• What to produce: Copy, exactly and without additions, every line in the records below from the one holding "purple hexagon: (1049, 330)" through the one holding "brown cross: (39, 37) -> (27, 16), moved", both ends included.

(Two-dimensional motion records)
'''

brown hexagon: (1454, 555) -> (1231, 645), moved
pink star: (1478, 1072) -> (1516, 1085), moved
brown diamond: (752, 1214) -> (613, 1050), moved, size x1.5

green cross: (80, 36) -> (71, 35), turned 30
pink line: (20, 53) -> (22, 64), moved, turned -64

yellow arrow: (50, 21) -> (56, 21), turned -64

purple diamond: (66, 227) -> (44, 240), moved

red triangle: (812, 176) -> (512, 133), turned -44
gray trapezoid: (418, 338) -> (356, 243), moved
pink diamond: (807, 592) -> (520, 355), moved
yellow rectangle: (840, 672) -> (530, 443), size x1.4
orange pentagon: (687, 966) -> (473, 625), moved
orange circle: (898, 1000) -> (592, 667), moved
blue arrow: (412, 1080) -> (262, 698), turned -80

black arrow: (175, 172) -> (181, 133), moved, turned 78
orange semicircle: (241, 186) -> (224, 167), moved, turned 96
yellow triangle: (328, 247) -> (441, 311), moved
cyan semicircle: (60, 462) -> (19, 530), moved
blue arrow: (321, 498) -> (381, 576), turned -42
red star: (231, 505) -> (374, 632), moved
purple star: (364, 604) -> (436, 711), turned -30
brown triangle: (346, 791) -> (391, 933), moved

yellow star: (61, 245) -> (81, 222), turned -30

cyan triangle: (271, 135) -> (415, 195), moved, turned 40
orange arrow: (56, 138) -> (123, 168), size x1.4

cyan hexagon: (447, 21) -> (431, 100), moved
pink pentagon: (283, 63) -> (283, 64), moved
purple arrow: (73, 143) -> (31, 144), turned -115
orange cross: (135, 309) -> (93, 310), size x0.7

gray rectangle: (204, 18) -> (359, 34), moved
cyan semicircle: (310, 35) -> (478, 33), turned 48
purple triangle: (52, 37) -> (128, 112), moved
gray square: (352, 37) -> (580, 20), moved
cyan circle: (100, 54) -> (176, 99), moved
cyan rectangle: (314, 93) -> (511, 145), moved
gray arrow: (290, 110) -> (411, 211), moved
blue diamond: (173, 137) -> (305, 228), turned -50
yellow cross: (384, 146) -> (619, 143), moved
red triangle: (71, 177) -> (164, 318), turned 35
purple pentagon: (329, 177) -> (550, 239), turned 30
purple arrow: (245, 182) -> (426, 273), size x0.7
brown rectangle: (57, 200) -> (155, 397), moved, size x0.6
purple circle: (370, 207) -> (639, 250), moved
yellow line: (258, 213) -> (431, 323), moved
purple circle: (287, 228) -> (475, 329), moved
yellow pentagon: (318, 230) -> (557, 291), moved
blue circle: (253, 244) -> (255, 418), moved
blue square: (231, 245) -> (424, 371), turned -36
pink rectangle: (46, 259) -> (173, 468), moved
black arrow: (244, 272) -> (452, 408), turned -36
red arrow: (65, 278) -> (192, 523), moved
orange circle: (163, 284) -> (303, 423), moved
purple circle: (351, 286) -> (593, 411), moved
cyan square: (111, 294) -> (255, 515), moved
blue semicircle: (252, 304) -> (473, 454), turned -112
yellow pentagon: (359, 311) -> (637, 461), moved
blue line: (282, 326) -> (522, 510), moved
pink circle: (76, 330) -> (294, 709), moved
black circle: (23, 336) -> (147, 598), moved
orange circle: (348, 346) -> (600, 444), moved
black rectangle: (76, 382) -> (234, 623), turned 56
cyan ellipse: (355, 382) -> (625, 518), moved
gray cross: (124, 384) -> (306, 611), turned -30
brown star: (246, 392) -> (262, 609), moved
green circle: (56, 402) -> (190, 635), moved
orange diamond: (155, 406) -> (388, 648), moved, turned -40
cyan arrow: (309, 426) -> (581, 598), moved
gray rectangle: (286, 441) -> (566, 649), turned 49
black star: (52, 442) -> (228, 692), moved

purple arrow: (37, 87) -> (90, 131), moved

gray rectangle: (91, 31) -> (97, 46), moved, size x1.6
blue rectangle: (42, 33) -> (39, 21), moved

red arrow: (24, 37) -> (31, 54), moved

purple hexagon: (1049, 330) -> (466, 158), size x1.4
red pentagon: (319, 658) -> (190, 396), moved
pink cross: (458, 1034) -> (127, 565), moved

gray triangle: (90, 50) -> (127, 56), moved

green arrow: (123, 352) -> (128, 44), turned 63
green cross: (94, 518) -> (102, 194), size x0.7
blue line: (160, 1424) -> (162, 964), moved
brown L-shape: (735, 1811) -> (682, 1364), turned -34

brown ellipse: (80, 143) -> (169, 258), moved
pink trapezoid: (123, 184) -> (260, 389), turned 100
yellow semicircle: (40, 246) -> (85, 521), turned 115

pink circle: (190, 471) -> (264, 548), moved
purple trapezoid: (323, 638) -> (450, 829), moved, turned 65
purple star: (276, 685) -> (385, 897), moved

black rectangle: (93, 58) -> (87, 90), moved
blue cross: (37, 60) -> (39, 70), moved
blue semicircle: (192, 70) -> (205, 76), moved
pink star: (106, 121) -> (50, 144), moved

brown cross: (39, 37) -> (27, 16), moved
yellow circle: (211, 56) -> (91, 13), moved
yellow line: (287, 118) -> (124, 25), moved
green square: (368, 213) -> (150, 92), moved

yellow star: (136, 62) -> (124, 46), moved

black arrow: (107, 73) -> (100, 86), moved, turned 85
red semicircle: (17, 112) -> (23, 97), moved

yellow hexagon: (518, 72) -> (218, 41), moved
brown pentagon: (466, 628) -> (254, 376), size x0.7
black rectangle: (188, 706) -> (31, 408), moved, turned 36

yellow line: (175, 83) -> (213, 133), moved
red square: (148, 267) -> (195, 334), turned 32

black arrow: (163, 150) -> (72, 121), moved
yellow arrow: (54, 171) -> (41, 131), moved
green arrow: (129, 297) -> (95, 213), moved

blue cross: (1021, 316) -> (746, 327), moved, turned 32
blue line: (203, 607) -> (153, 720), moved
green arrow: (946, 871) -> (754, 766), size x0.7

'''

• Exercise answer:
purple hexagon: (1049, 330) -> (466, 158), size x1.4
red pentagon: (319, 658) -> (190, 396), moved
pink cross: (458, 1034) -> (127, 565), moved

gray triangle: (90, 50) -> (127, 56), moved

green arrow: (123, 352) -> (128, 44), turned 63
green cross: (94, 518) -> (102, 194), size x0.7
blue line: (160, 1424) -> (162, 964), moved
brown L-shape: (735, 1811) -> (682, 1364), turned -34

brown ellipse: (80, 143) -> (169, 258), moved
pink trapezoid: (123, 184) -> (260, 389), turned 100
yellow semicircle: (40, 246) -> (85, 521), turned 115

pink circle: (190, 471) -> (264, 548), moved
purple trapezoid: (323, 638) -> (450, 829), moved, turned 65
purple star: (276, 685) -> (385, 897), moved

black rectangle: (93, 58) -> (87, 90), moved
blue cross: (37, 60) -> (39, 70), moved
blue semicircle: (192, 70) -> (205, 76), moved
pink star: (106, 121) -> (50, 144), moved

brown cross: (39, 37) -> (27, 16), moved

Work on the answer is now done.